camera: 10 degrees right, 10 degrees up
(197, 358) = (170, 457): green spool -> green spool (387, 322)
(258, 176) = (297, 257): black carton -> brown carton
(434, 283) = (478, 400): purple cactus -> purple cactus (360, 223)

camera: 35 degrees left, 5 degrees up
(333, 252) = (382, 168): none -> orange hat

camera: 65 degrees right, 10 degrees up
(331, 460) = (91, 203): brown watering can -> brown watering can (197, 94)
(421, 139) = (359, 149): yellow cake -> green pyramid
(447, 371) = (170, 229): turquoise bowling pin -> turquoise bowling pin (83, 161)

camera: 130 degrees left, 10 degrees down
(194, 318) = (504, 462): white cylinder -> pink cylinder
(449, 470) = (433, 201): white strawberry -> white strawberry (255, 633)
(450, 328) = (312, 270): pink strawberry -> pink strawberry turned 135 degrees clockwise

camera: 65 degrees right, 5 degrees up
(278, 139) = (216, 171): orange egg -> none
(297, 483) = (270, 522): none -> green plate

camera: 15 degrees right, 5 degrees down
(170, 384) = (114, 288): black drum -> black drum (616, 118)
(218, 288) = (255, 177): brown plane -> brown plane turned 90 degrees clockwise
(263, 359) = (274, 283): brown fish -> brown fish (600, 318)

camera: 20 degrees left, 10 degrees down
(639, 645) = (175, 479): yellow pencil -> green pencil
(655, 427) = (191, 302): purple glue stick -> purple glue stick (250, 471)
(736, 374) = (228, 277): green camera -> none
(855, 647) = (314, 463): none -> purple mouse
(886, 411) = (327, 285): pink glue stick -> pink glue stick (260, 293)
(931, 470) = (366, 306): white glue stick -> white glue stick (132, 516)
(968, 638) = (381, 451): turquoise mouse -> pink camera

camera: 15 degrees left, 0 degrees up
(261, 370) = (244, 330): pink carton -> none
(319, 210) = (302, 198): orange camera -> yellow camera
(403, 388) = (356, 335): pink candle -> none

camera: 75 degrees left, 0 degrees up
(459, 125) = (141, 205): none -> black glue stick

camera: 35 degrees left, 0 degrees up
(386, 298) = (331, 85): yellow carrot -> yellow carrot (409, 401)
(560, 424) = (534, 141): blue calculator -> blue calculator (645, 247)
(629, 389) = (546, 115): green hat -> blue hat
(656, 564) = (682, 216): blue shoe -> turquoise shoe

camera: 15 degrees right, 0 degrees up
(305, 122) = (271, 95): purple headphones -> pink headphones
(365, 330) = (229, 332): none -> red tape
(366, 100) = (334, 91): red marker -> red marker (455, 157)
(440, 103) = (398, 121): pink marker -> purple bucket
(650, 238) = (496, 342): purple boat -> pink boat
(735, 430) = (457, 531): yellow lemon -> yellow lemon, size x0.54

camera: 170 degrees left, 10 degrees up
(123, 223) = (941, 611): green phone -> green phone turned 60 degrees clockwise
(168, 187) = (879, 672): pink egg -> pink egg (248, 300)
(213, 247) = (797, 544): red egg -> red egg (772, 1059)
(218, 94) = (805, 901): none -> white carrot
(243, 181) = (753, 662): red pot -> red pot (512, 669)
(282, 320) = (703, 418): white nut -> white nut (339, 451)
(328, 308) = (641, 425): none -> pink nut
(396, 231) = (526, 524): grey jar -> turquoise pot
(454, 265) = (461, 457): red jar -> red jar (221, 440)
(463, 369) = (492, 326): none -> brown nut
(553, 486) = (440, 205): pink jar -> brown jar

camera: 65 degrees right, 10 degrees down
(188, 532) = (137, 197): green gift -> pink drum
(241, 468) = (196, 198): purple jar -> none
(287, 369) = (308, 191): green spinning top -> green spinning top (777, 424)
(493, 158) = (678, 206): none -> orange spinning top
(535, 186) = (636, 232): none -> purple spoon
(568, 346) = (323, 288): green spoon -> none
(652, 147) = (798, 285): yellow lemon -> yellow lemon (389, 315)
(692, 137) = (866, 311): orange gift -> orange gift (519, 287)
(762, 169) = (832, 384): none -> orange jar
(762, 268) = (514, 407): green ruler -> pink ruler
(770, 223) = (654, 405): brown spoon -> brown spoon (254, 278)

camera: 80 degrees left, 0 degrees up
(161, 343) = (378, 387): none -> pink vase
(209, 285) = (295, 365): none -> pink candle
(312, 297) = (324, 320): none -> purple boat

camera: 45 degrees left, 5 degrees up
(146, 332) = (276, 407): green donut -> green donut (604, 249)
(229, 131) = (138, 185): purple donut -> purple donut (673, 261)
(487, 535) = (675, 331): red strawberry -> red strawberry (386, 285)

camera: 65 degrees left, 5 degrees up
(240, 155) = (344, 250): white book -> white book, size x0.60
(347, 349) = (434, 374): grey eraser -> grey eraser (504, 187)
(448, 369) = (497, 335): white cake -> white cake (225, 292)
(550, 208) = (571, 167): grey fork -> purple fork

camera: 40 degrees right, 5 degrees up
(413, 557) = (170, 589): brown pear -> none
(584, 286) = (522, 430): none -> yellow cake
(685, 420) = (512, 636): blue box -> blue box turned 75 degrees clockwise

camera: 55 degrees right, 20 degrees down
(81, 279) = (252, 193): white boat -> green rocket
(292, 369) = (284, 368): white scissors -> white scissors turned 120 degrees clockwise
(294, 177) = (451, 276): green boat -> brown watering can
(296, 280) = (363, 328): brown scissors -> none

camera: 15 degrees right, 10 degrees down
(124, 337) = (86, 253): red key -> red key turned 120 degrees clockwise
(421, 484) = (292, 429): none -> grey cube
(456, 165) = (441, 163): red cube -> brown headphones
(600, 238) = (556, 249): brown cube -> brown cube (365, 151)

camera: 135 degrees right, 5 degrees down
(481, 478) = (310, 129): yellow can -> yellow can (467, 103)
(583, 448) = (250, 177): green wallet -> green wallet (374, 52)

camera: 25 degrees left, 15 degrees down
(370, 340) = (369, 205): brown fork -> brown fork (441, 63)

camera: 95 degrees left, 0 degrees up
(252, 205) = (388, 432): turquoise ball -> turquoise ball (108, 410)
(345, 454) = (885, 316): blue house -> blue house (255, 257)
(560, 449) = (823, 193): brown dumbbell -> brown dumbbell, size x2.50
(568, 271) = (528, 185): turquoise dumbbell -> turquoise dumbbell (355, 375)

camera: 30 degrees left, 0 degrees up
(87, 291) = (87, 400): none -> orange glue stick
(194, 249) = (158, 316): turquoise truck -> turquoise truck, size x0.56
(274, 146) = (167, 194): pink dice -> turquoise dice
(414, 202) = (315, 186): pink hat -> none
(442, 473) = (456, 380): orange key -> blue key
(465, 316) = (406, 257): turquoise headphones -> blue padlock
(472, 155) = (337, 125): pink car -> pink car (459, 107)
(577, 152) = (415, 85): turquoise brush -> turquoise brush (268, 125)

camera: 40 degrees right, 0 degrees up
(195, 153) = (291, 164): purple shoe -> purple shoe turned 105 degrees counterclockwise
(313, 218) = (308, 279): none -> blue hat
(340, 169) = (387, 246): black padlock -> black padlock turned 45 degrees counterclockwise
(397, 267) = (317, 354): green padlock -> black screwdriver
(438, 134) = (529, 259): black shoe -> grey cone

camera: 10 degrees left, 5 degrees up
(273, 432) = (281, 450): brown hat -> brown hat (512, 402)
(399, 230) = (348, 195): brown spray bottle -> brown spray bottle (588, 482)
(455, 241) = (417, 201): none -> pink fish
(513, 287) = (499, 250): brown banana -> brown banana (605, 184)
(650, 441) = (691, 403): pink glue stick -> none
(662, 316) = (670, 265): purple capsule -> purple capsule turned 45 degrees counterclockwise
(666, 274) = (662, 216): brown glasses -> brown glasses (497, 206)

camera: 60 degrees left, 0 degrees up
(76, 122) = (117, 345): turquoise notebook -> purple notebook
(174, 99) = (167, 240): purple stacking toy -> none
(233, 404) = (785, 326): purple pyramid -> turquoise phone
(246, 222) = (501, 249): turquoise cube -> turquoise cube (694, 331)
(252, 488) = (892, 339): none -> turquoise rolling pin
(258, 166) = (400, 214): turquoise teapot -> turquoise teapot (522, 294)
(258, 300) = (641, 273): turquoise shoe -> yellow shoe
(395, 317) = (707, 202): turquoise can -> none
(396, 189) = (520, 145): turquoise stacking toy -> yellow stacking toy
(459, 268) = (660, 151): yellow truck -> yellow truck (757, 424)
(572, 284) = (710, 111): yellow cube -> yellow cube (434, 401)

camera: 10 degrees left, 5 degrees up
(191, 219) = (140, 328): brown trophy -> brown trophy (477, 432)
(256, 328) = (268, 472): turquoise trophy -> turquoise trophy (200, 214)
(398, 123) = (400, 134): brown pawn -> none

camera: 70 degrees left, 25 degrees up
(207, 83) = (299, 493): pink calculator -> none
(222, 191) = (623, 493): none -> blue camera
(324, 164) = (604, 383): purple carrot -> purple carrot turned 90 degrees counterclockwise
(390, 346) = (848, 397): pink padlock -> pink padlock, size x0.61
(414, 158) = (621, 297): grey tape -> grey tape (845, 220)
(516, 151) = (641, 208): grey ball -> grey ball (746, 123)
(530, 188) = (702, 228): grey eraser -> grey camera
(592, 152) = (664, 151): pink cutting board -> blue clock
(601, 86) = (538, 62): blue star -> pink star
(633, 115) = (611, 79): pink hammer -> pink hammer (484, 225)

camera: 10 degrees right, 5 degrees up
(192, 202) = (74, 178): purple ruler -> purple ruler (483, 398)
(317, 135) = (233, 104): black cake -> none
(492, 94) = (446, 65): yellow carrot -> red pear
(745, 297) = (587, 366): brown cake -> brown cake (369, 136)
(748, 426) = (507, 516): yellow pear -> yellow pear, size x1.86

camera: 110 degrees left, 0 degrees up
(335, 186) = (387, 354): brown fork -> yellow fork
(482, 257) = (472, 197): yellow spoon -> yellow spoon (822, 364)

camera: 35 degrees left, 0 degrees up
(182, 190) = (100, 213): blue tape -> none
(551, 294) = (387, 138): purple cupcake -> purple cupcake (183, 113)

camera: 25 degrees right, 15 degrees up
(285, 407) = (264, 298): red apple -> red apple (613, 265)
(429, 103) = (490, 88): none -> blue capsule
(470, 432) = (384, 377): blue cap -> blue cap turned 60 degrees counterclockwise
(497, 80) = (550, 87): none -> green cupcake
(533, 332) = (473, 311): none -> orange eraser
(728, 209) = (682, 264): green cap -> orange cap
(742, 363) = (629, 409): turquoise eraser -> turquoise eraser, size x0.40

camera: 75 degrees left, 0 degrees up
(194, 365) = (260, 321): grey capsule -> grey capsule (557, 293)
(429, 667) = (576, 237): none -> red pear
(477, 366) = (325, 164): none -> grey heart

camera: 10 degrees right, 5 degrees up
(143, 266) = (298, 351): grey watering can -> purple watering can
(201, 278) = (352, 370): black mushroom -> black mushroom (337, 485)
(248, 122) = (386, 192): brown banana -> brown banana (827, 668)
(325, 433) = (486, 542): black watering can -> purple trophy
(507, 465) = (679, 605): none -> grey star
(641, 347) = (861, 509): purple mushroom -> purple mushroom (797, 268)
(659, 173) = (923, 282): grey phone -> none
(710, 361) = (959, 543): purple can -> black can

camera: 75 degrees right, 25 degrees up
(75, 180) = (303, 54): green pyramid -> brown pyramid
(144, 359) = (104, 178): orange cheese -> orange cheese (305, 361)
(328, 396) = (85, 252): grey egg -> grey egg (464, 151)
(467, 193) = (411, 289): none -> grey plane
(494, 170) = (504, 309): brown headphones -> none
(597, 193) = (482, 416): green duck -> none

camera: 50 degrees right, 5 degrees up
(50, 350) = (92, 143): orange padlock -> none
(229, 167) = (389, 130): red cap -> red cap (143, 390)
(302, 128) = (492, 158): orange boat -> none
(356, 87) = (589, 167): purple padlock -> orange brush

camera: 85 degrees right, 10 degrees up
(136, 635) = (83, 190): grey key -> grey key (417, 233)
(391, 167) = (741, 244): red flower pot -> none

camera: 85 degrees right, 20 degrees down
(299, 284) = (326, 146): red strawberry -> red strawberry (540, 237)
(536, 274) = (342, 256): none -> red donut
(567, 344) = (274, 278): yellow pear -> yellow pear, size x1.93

_ _ _

▸ **YOUR TASK**
Produce only the lines from the line containing "camera: 70 degrees left, 25 degrees up" through the line containing "(601, 86) = (538, 62): blue star -> pink star", inclusive of both, exactly as they stand in the entries above.

▸ **PROBLEM SOLUTION**
camera: 70 degrees left, 25 degrees up
(207, 83) = (299, 493): pink calculator -> none
(222, 191) = (623, 493): none -> blue camera
(324, 164) = (604, 383): purple carrot -> purple carrot turned 90 degrees counterclockwise
(390, 346) = (848, 397): pink padlock -> pink padlock, size x0.61
(414, 158) = (621, 297): grey tape -> grey tape (845, 220)
(516, 151) = (641, 208): grey ball -> grey ball (746, 123)
(530, 188) = (702, 228): grey eraser -> grey camera
(592, 152) = (664, 151): pink cutting board -> blue clock
(601, 86) = (538, 62): blue star -> pink star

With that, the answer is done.